(Extracted data entries)
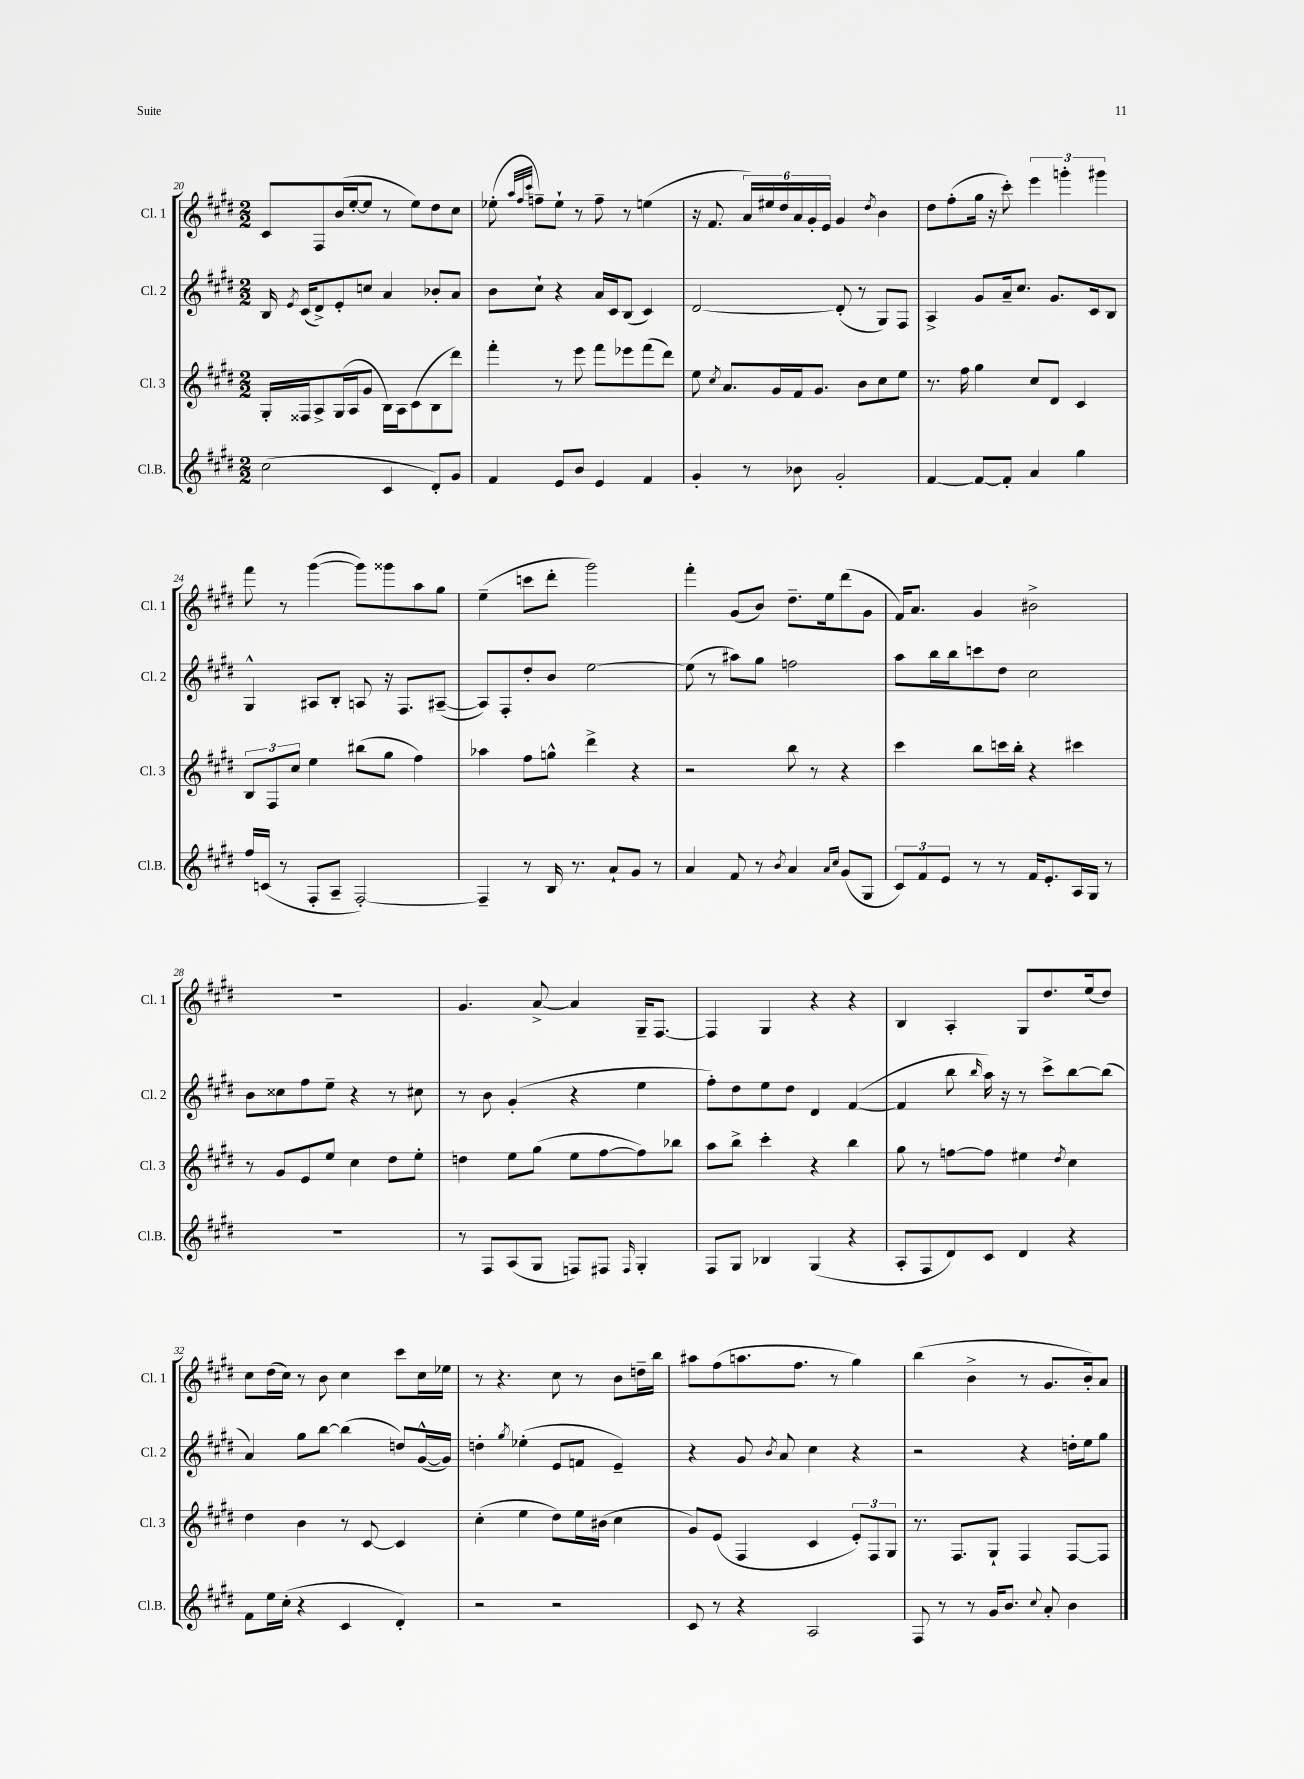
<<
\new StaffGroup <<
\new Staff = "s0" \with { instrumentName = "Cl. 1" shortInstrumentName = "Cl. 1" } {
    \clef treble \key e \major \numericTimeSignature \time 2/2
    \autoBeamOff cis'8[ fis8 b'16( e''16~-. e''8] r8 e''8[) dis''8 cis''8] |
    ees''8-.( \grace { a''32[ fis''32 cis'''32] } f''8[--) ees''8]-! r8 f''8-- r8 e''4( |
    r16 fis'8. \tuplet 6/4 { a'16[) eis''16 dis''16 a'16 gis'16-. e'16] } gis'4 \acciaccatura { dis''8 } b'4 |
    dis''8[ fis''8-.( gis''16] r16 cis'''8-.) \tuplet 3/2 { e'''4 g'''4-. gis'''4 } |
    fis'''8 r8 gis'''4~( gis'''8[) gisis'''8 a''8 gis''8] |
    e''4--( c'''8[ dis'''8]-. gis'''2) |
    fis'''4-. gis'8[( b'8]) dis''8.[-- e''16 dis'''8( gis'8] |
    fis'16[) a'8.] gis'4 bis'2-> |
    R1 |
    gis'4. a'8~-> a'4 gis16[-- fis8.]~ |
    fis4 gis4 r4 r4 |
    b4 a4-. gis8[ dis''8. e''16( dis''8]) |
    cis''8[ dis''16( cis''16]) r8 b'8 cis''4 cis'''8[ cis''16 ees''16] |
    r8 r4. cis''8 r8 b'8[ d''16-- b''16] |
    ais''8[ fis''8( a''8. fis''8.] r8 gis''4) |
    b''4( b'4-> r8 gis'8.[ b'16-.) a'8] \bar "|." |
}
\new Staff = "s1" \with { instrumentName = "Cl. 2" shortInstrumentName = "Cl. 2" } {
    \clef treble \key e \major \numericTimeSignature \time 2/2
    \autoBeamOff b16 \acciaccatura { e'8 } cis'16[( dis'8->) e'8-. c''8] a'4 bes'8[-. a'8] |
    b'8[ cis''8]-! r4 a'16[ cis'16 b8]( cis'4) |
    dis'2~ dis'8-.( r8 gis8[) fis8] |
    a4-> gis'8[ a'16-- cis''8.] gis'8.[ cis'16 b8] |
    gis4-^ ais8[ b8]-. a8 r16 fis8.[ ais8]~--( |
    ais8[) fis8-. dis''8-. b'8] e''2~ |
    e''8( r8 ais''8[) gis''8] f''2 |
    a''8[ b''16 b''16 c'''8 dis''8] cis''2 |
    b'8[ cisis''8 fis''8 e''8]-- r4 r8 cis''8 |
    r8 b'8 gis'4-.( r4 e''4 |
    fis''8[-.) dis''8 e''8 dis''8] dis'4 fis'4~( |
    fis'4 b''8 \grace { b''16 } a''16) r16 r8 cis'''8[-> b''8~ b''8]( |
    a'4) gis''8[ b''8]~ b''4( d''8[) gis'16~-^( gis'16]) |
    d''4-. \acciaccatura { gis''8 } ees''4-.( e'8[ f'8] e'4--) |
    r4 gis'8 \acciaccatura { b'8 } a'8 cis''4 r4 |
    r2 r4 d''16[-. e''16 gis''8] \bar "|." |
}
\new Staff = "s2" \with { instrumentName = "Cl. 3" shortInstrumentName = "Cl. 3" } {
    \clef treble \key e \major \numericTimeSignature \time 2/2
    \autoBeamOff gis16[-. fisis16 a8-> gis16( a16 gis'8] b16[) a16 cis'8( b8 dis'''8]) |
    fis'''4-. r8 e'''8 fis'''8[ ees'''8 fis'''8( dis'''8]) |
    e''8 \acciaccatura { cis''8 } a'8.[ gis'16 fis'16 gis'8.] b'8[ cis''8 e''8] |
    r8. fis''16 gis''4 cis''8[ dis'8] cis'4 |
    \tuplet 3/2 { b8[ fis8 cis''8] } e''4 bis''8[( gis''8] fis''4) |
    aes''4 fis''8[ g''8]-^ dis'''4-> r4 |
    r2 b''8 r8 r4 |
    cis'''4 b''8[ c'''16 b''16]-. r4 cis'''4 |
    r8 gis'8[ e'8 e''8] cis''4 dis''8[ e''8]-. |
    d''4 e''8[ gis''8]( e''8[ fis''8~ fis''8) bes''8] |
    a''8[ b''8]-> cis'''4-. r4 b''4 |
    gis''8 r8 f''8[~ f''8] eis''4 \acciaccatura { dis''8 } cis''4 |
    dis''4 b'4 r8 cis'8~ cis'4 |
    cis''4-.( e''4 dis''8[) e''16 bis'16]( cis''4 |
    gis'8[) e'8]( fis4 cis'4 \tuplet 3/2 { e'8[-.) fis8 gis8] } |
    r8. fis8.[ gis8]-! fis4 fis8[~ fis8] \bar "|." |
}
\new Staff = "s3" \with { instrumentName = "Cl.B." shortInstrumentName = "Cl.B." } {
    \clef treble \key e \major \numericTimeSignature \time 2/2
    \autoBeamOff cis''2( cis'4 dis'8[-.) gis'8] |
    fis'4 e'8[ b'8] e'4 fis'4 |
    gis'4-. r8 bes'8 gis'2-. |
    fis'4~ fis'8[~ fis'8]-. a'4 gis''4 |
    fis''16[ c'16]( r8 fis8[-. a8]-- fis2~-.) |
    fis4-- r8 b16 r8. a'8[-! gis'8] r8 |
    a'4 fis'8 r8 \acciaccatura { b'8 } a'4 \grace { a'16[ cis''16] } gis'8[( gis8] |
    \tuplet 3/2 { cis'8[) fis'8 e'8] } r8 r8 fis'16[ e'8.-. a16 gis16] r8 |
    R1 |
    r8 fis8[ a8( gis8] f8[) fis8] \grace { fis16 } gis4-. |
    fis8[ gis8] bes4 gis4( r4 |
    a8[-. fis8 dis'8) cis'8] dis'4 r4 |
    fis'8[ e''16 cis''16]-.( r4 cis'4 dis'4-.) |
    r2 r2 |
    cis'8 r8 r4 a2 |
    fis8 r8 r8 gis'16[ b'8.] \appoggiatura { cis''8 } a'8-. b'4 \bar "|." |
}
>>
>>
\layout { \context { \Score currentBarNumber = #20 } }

Work to complete :: Arrange each line of the material above as a numbered list, omitting any blank lines. Leave the pictures out of the answer.

Answer for the task ::
1. <<
2. \new StaffGroup <<
3. \new Staff = "s0" \with { instrumentName = "Cl. 1" shortInstrumentName = "Cl. 1" } {
4.     \clef treble \key e \major \numericTimeSignature \time 2/2
5.     \autoBeamOff cis'8[ fis8 b'16( e''16~-. e''8] r8 e''8[) dis''8 cis''8] |
6.     ees''8-.( \grace { a''32[ fis''32 cis'''32] } f''8[--) ees''8]-! r8 f''8-- r8 e''4( |
7.     r16 fis'8. \tuplet 6/4 { a'16[) eis''16 dis''16 a'16 gis'16-. e'16] } gis'4 \acciaccatura { dis''8 } b'4 |
8.     dis''8[ fis''8-.( gis''16] r16 cis'''8-.) \tuplet 3/2 { e'''4 g'''4-. gis'''4 } |
9.     fis'''8 r8 gis'''4~( gis'''8[) gisis'''8 a''8 gis''8] |
10.     e''4--( c'''8[ dis'''8]-. gis'''2) |
11.     fis'''4-. gis'8[( b'8]) dis''8.[-- e''16 dis'''8( gis'8] |
12.     fis'16[) a'8.] gis'4 bis'2-> |
13.     R1 |
14.     gis'4. a'8~-> a'4 gis16[-- fis8.]~ |
15.     fis4 gis4 r4 r4 |
16.     b4 a4-. gis8[ dis''8. e''16( dis''8]) |
17.     cis''8[ dis''16( cis''16]) r8 b'8 cis''4 cis'''8[ cis''16 ees''16] |
18.     r8 r4. cis''8 r8 b'8[ d''16-- b''16] |
19.     ais''8[ fis''8( a''8. fis''8.] r8 gis''4) |
20.     b''4( b'4-> r8 gis'8.[ b'16-.) a'8] \bar "|." |
21. }
22. \new Staff = "s1" \with { instrumentName = "Cl. 2" shortInstrumentName = "Cl. 2" } {
23.     \clef treble \key e \major \numericTimeSignature \time 2/2
24.     \autoBeamOff b16 \acciaccatura { e'8 } cis'16[( dis'8->) e'8-. c''8] a'4 bes'8[-. a'8] |
25.     b'8[ cis''8]-! r4 a'16[ cis'16 b8]( cis'4) |
26.     dis'2~ dis'8-.( r8 gis8[) fis8] |
27.     a4-> gis'8[ a'16-- cis''8.] gis'8.[ cis'16 b8] |
28.     gis4-^ ais8[ b8]-. a8 r16 fis8.[ ais8]~--( |
29.     ais8[) fis8-. dis''8-. b'8] e''2~ |
30.     e''8( r8 ais''8[) gis''8] f''2 |
31.     a''8[ b''16 b''16 c'''8 dis''8] cis''2 |
32.     b'8[ cisis''8 fis''8 e''8]-- r4 r8 cis''8 |
33.     r8 b'8 gis'4-.( r4 e''4 |
34.     fis''8[-.) dis''8 e''8 dis''8] dis'4 fis'4~( |
35.     fis'4 b''8 \grace { b''16 } a''16) r16 r8 cis'''8[-> b''8~ b''8]( |
36.     a'4) gis''8[ b''8]~ b''4( d''8[) gis'16~-^( gis'16]) |
37.     d''4-. \acciaccatura { gis''8 } ees''4-.( e'8[ f'8] e'4--) |
38.     r4 gis'8 \acciaccatura { b'8 } a'8 cis''4 r4 |
39.     r2 r4 d''16[-. e''16 gis''8] \bar "|." |
40. }
41. \new Staff = "s2" \with { instrumentName = "Cl. 3" shortInstrumentName = "Cl. 3" } {
42.     \clef treble \key e \major \numericTimeSignature \time 2/2
43.     \autoBeamOff gis16[-. fisis16 a8-> gis16( a16 gis'8] b16[) a16 cis'8( b8 dis'''8]) |
44.     fis'''4-. r8 e'''8 fis'''8[ ees'''8 fis'''8( dis'''8]) |
45.     e''8 \acciaccatura { cis''8 } a'8.[ gis'16 fis'16 gis'8.] b'8[ cis''8 e''8] |
46.     r8. fis''16 gis''4 cis''8[ dis'8] cis'4 |
47.     \tuplet 3/2 { b8[ fis8 cis''8] } e''4 bis''8[( gis''8] fis''4) |
48.     aes''4 fis''8[ g''8]-^ dis'''4-> r4 |
49.     r2 b''8 r8 r4 |
50.     cis'''4 b''8[ c'''16 b''16]-. r4 cis'''4 |
51.     r8 gis'8[ e'8 e''8] cis''4 dis''8[ e''8]-. |
52.     d''4 e''8[ gis''8]( e''8[ fis''8~ fis''8) bes''8] |
53.     a''8[ b''8]-> cis'''4-. r4 b''4 |
54.     gis''8 r8 f''8[~ f''8] eis''4 \acciaccatura { dis''8 } cis''4 |
55.     dis''4 b'4 r8 cis'8~ cis'4 |
56.     cis''4-.( e''4 dis''8[) e''16 bis'16]( cis''4 |
57.     gis'8[) e'8]( fis4 cis'4 \tuplet 3/2 { e'8[-.) fis8 gis8] } |
58.     r8. fis8.[ gis8]-! fis4 fis8[~ fis8] \bar "|." |
59. }
60. \new Staff = "s3" \with { instrumentName = "Cl.B." shortInstrumentName = "Cl.B." } {
61.     \clef treble \key e \major \numericTimeSignature \time 2/2
62.     \autoBeamOff cis''2( cis'4 dis'8[-.) gis'8] |
63.     fis'4 e'8[ b'8] e'4 fis'4 |
64.     gis'4-. r8 bes'8 gis'2-. |
65.     fis'4~ fis'8[~ fis'8]-. a'4 gis''4 |
66.     fis''16[ c'16]( r8 fis8[-. a8]-- fis2~-.) |
67.     fis4-- r8 b16 r8. a'8[-! gis'8] r8 |
68.     a'4 fis'8 r8 \acciaccatura { b'8 } a'4 \grace { a'16[ cis''16] } gis'8[( gis8] |
69.     \tuplet 3/2 { cis'8[) fis'8 e'8] } r8 r8 fis'16[ e'8.-. a16 gis16] r8 |
70.     R1 |
71.     r8 fis8[ a8( gis8] f8[) fis8] \grace { fis16 } gis4-. |
72.     fis8[ gis8] bes4 gis4( r4 |
73.     a8[-. fis8 dis'8) cis'8] dis'4 r4 |
74.     fis'8[ e''16 cis''16]-.( r4 cis'4 dis'4-.) |
75.     r2 r2 |
76.     cis'8 r8 r4 a2 |
77.     fis8 r8 r8 gis'16[ b'8.] \appoggiatura { cis''8 } a'8-. b'4 \bar "|." |
78. }
79. >>
80. >>
81. \layout { \context { \Score currentBarNumber = #20 } }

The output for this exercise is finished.